[Revision tracking records]
++++++

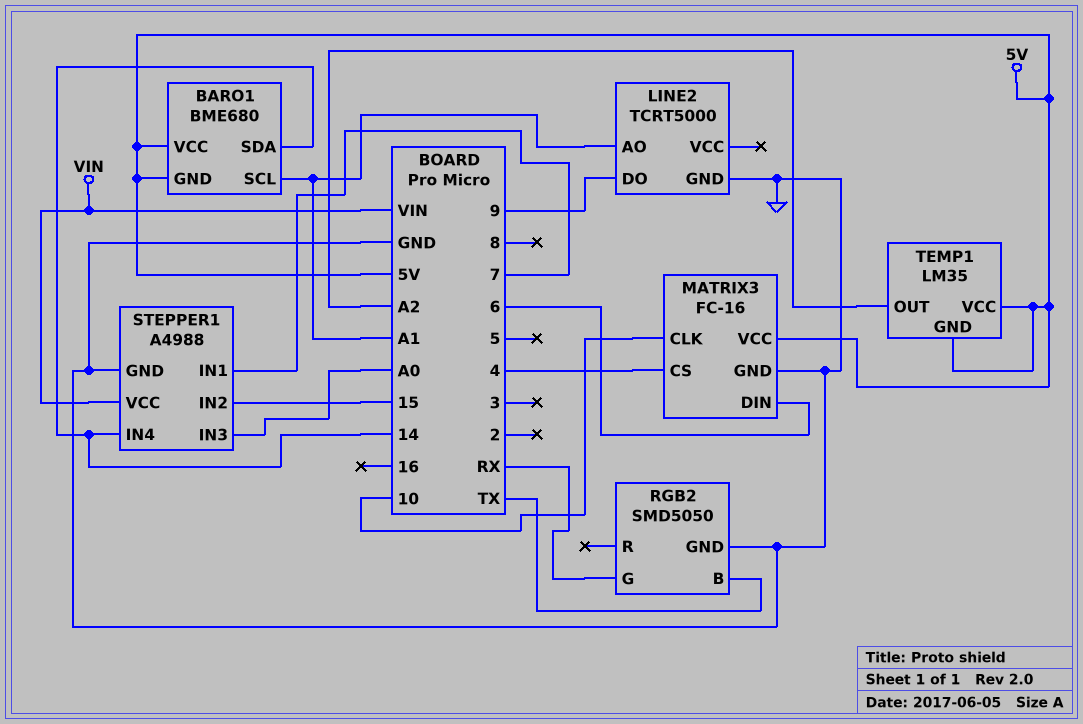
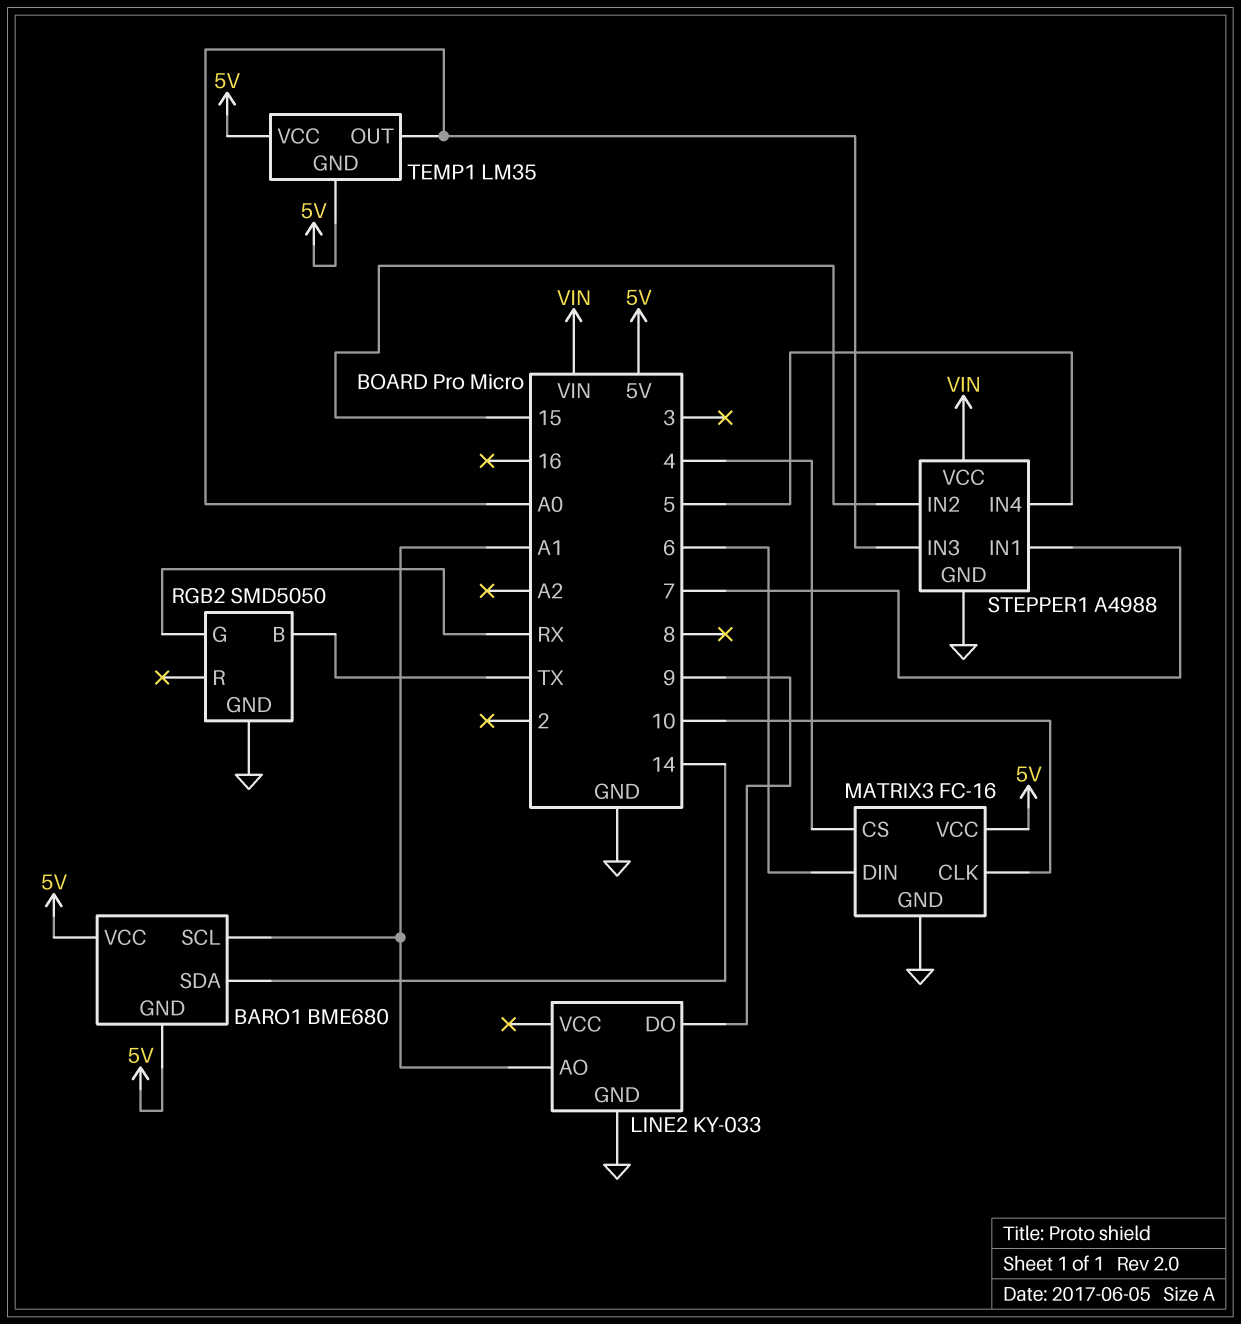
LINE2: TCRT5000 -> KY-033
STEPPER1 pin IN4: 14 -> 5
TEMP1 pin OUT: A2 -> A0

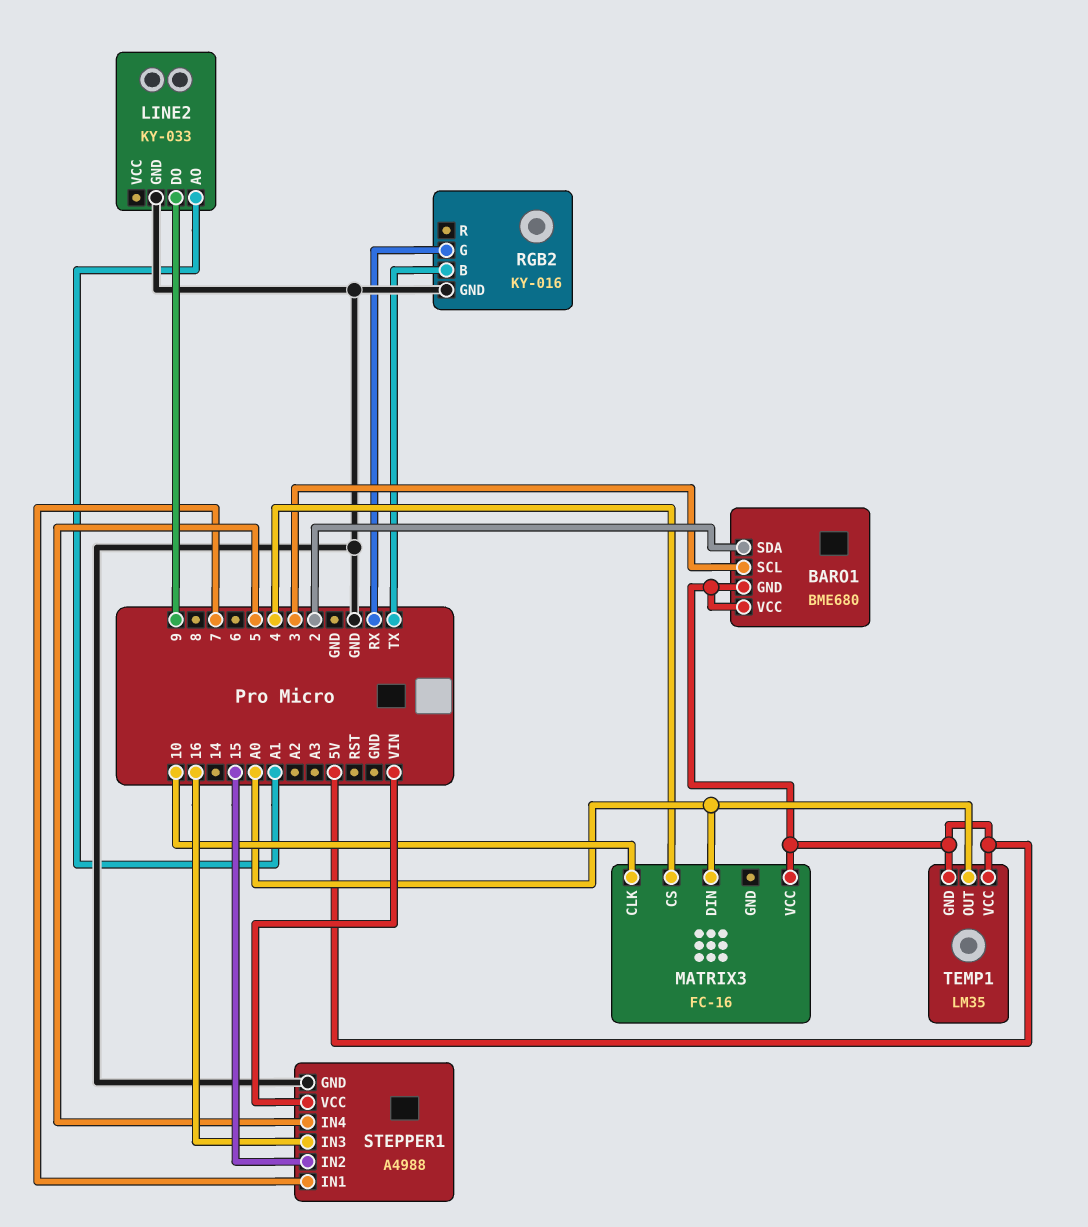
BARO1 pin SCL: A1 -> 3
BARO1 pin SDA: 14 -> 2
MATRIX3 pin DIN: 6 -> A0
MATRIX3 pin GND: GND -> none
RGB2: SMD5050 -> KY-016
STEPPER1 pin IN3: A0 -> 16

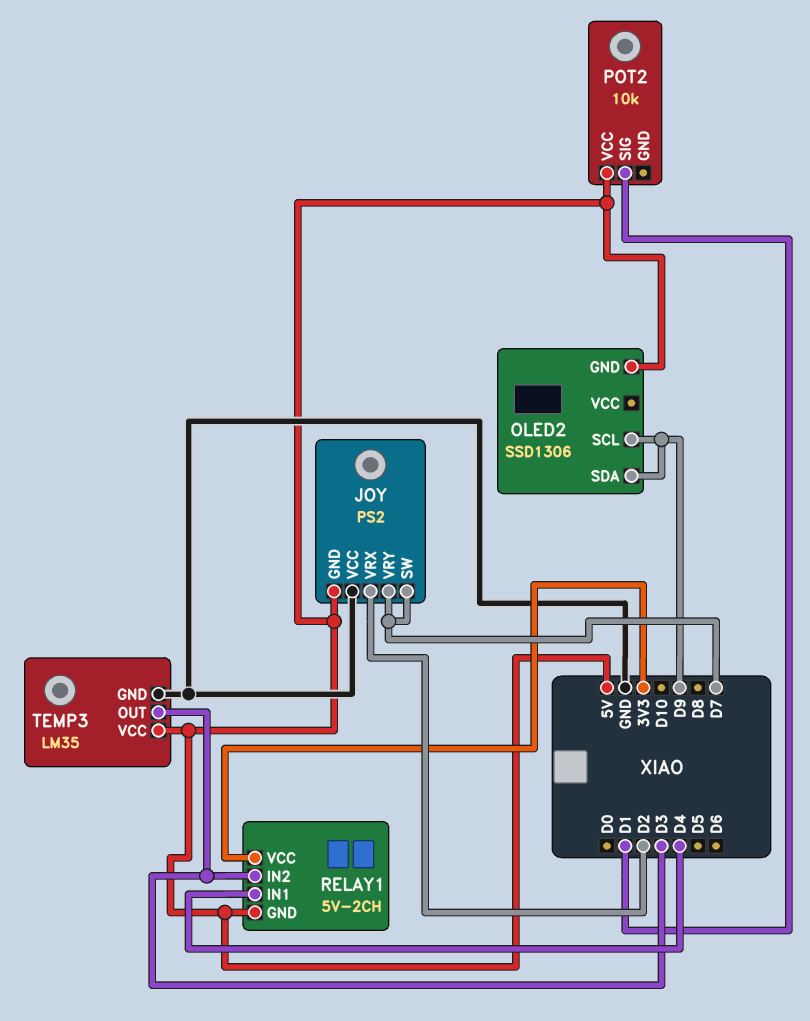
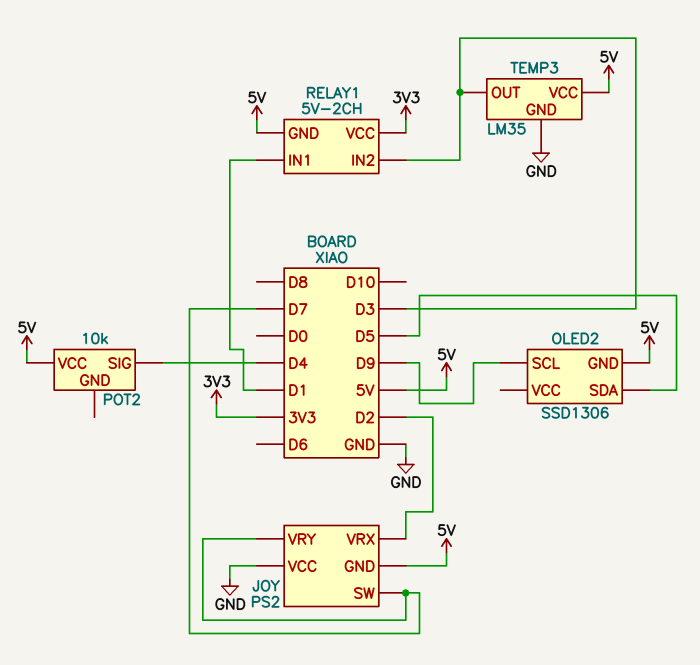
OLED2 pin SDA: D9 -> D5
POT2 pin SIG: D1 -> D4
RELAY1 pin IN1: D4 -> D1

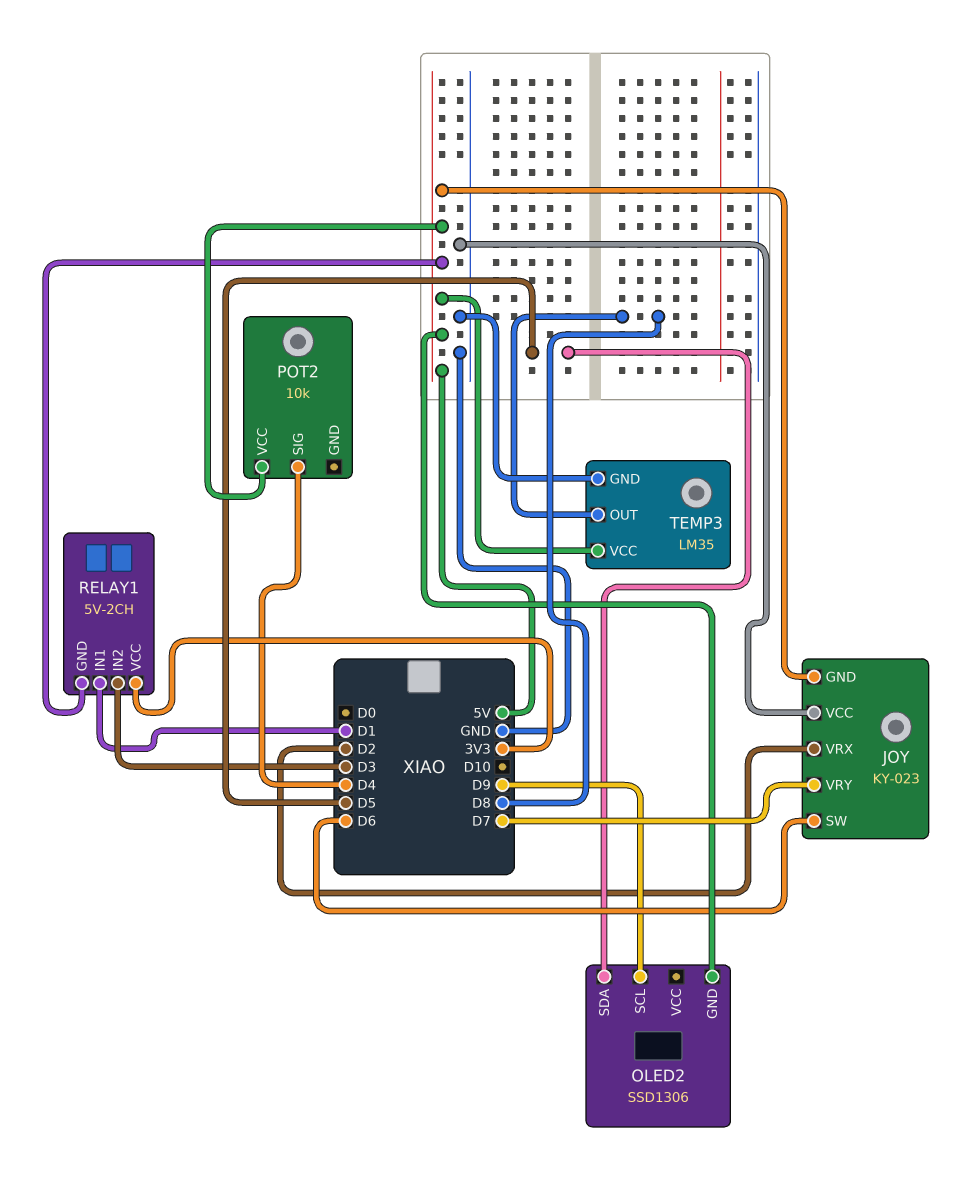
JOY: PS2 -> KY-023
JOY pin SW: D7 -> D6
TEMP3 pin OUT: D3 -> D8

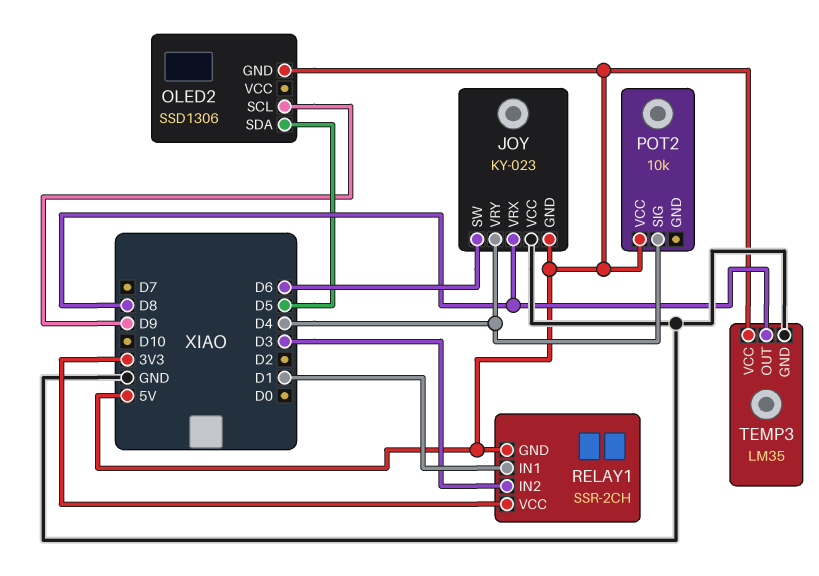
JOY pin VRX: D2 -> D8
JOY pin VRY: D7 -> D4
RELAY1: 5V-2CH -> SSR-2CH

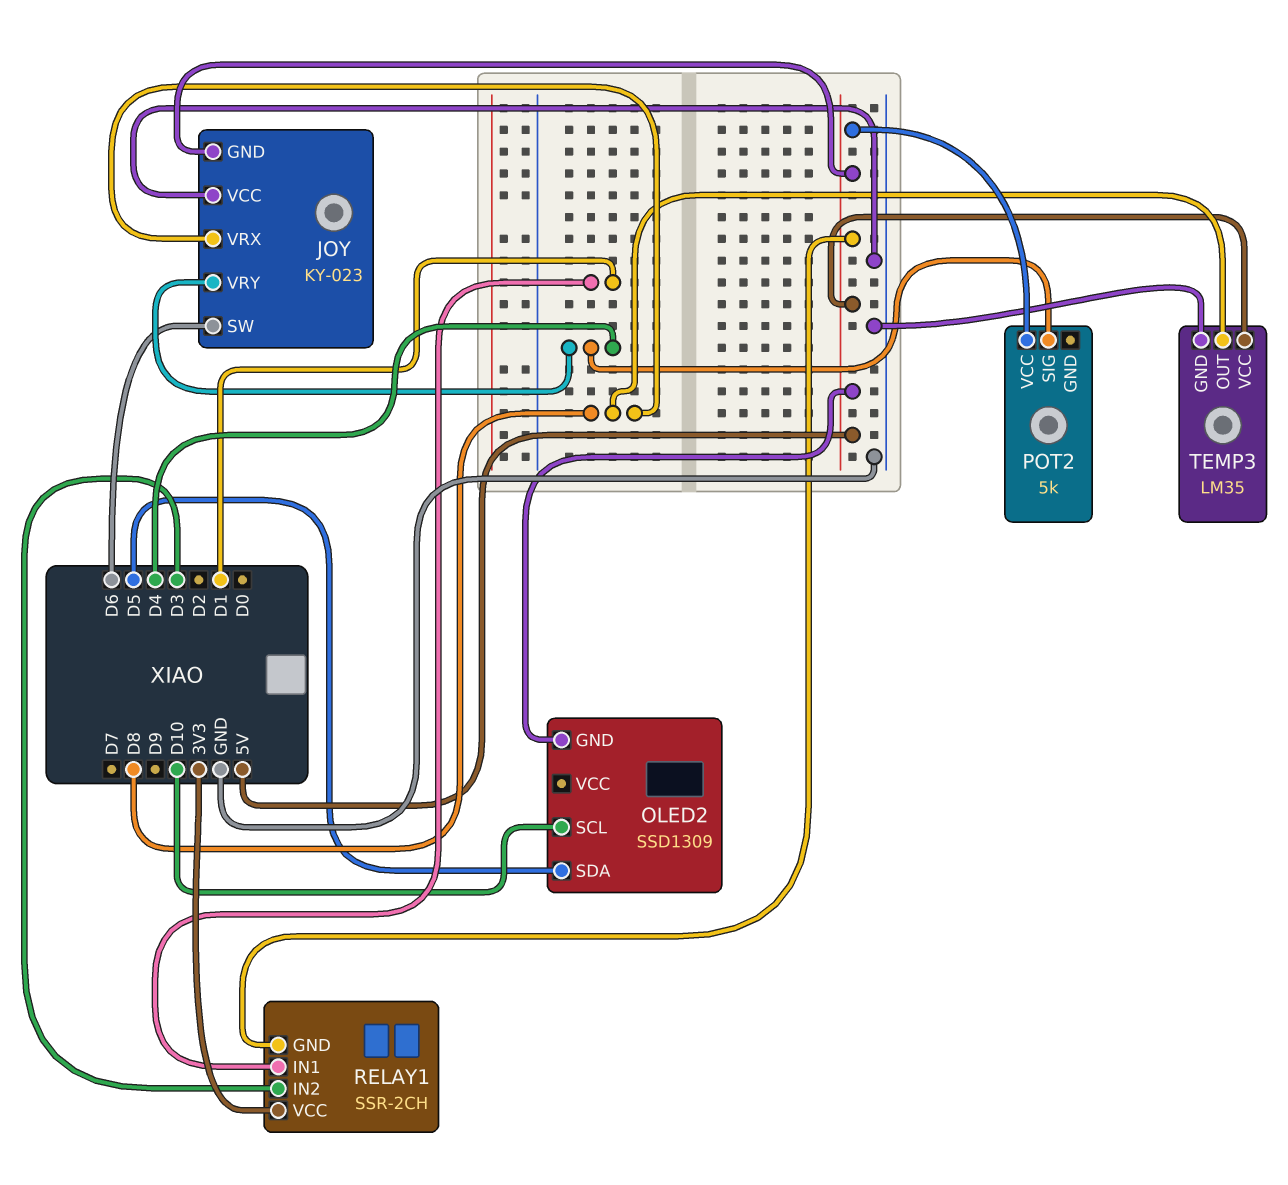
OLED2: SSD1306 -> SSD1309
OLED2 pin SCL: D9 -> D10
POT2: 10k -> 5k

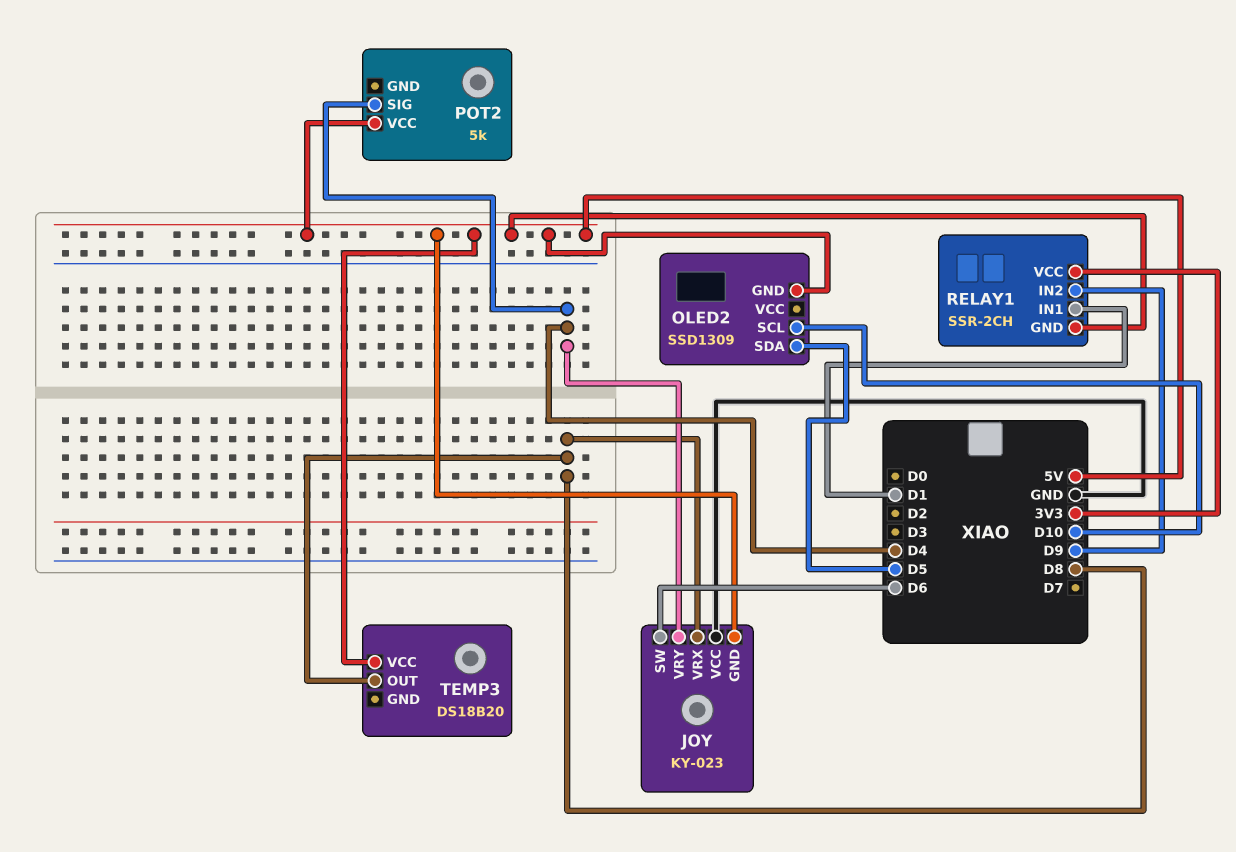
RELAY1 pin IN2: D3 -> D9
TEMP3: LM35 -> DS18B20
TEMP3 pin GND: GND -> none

++++++

## Directions for this task
Exactly reproduce the entries above, minus the pictures.

## Answer to this task
LINE2: TCRT5000 -> KY-033
STEPPER1 pin IN4: 14 -> 5
TEMP1 pin OUT: A2 -> A0

BARO1 pin SCL: A1 -> 3
BARO1 pin SDA: 14 -> 2
MATRIX3 pin DIN: 6 -> A0
MATRIX3 pin GND: GND -> none
RGB2: SMD5050 -> KY-016
STEPPER1 pin IN3: A0 -> 16

OLED2 pin SDA: D9 -> D5
POT2 pin SIG: D1 -> D4
RELAY1 pin IN1: D4 -> D1

JOY: PS2 -> KY-023
JOY pin SW: D7 -> D6
TEMP3 pin OUT: D3 -> D8

JOY pin VRX: D2 -> D8
JOY pin VRY: D7 -> D4
RELAY1: 5V-2CH -> SSR-2CH

OLED2: SSD1306 -> SSD1309
OLED2 pin SCL: D9 -> D10
POT2: 10k -> 5k

RELAY1 pin IN2: D3 -> D9
TEMP3: LM35 -> DS18B20
TEMP3 pin GND: GND -> none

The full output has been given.